» WHAT TO WORK ON:
Print each line once more, unchanged, from the line holding "in_first: [60, 133, 67, 44]" to the end of the listing below.

[DATA TO USE — start]

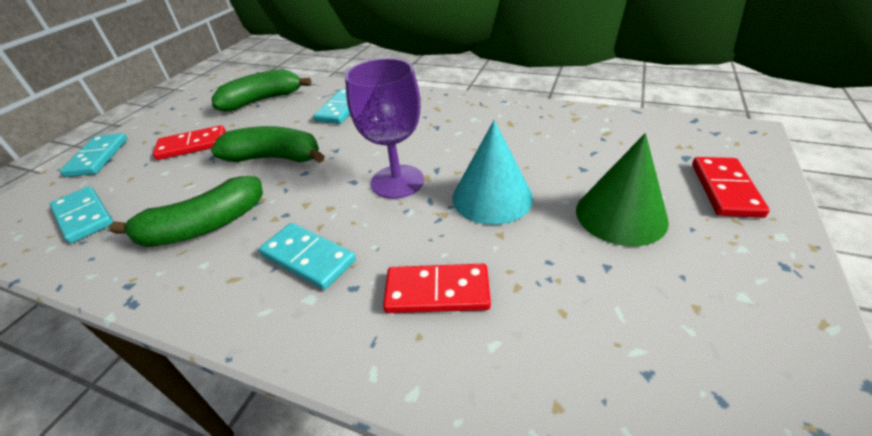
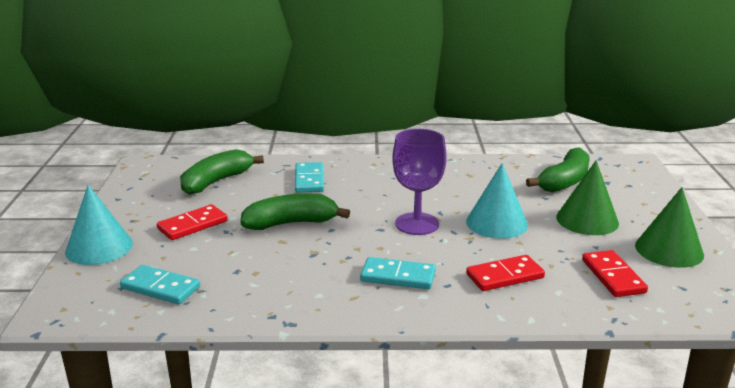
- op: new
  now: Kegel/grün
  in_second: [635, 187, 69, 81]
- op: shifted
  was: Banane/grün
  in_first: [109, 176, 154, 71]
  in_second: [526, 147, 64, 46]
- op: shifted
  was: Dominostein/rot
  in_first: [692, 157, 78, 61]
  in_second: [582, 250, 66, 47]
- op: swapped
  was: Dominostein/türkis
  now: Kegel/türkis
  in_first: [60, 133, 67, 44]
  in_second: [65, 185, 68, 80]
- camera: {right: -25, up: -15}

[DATA TO USE — finish]

» EXERCISE RESULT:
  in_first: [60, 133, 67, 44]
  in_second: [65, 185, 68, 80]
- camera: {right: -25, up: -15}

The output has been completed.